What needs to be done → Reproduce every line of the material below verbatim, omitting the pictures.

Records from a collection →
* begin *
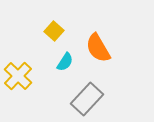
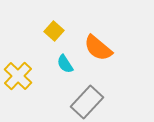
orange semicircle: rotated 20 degrees counterclockwise
cyan semicircle: moved 2 px down; rotated 114 degrees clockwise
gray rectangle: moved 3 px down
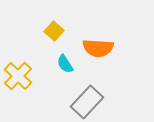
orange semicircle: rotated 36 degrees counterclockwise
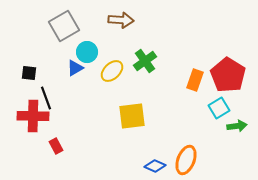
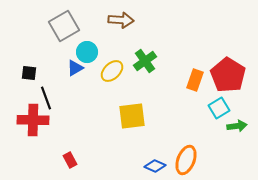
red cross: moved 4 px down
red rectangle: moved 14 px right, 14 px down
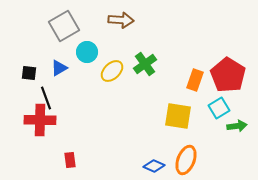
green cross: moved 3 px down
blue triangle: moved 16 px left
yellow square: moved 46 px right; rotated 16 degrees clockwise
red cross: moved 7 px right
red rectangle: rotated 21 degrees clockwise
blue diamond: moved 1 px left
* end *
Written reply →
orange semicircle: rotated 20 degrees counterclockwise
cyan semicircle: moved 2 px down; rotated 114 degrees clockwise
gray rectangle: moved 3 px down
orange semicircle: rotated 36 degrees counterclockwise
red cross: moved 4 px down
red rectangle: moved 14 px right, 14 px down
green cross: moved 3 px down
blue triangle: moved 16 px left
yellow square: moved 46 px right; rotated 16 degrees clockwise
red cross: moved 7 px right
red rectangle: rotated 21 degrees clockwise
blue diamond: moved 1 px left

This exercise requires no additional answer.